*** SOURCE MATERIAL ***

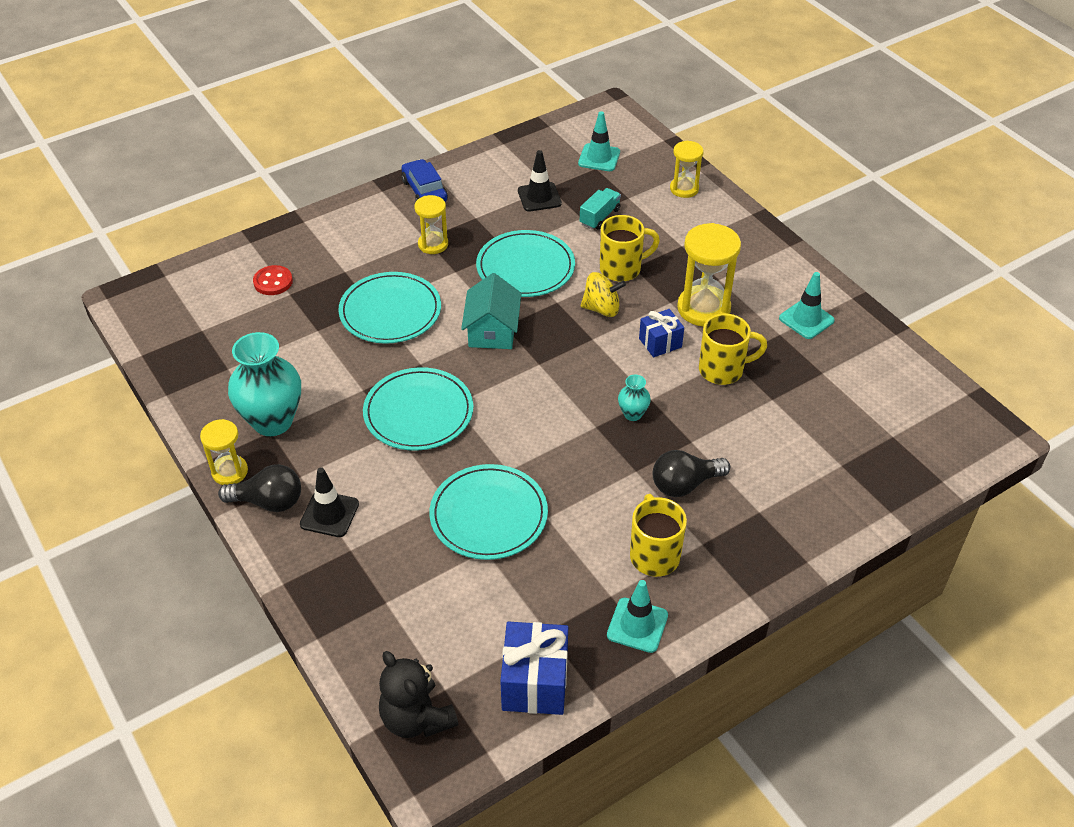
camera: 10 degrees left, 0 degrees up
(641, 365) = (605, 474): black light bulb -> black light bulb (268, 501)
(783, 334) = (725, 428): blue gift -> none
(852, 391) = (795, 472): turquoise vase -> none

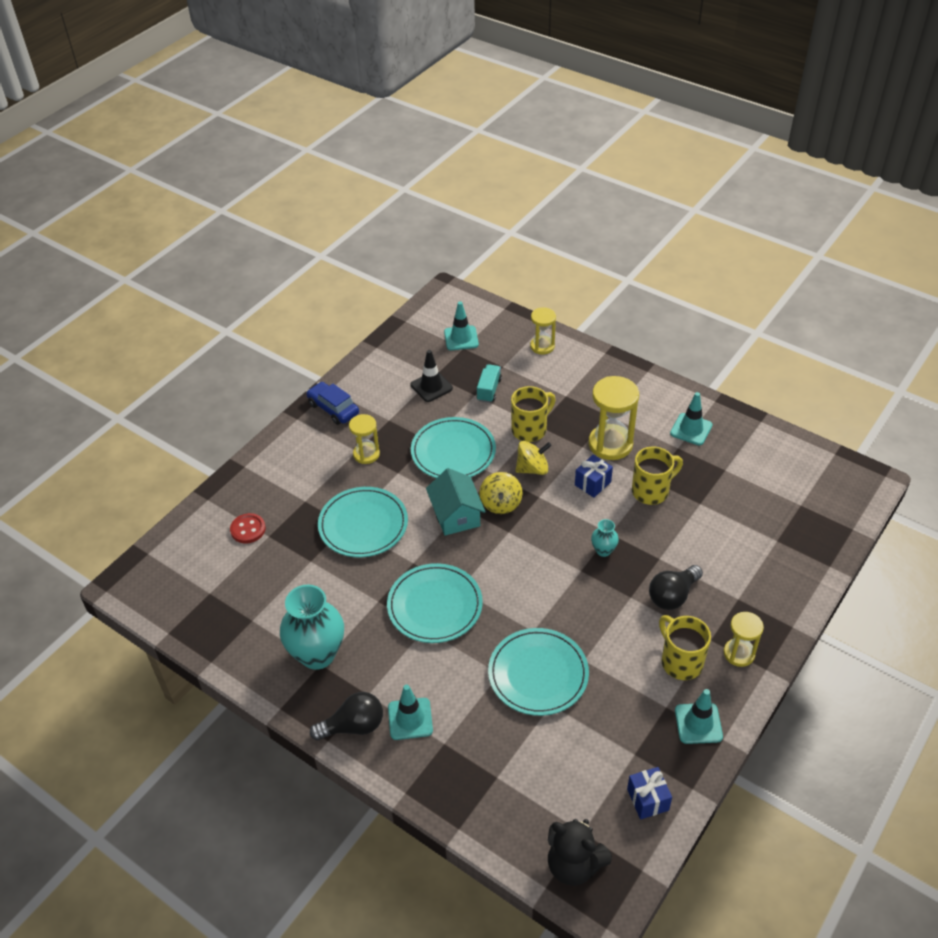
camera: 20 degrees left, 0 degrees up
(230, 472) = (305, 711): yellow hourglass -> yellow hourglass (739, 653)
(329, 514) = (410, 719): black traffic cone -> turquoise traffic cone
(535, 682) = (647, 799): blue gift -> blue gift, size x0.61
(547, 333) = (501, 503): none -> yellow spinning top

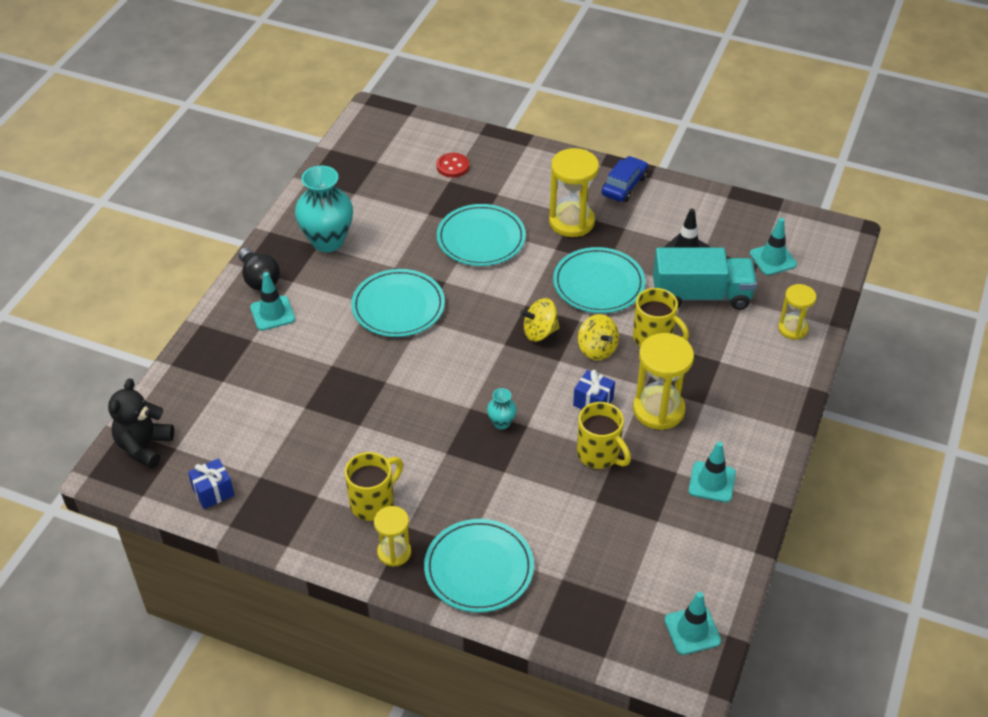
camera: 75 degrees right, 0 degrees up
(366, 454) = (571, 222): yellow hourglass -> yellow hourglass, size x1.67
(456, 515) = (513, 301): turquoise house -> none
(489, 390) = (701, 295): turquoise truck -> turquoise truck, size x2.05
(538, 674) = (336, 393): turquoise plate -> turquoise plate (479, 568)
(672, 595) = (456, 488): black light bulb -> none
(698, 723) = (302, 524): turquoise traffic cone -> turquoise traffic cone (692, 630)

*** End of SOURCE MATERIAL ***

_PROBLEM TO WORK ON_. Provide an exact transcript of the lines from the one that holds "(538, 674) = (336, 393): turquoise" through the final line of the data above.

_OUTPUT OF THE EXERCISE_.
(538, 674) = (336, 393): turquoise plate -> turquoise plate (479, 568)
(672, 595) = (456, 488): black light bulb -> none
(698, 723) = (302, 524): turquoise traffic cone -> turquoise traffic cone (692, 630)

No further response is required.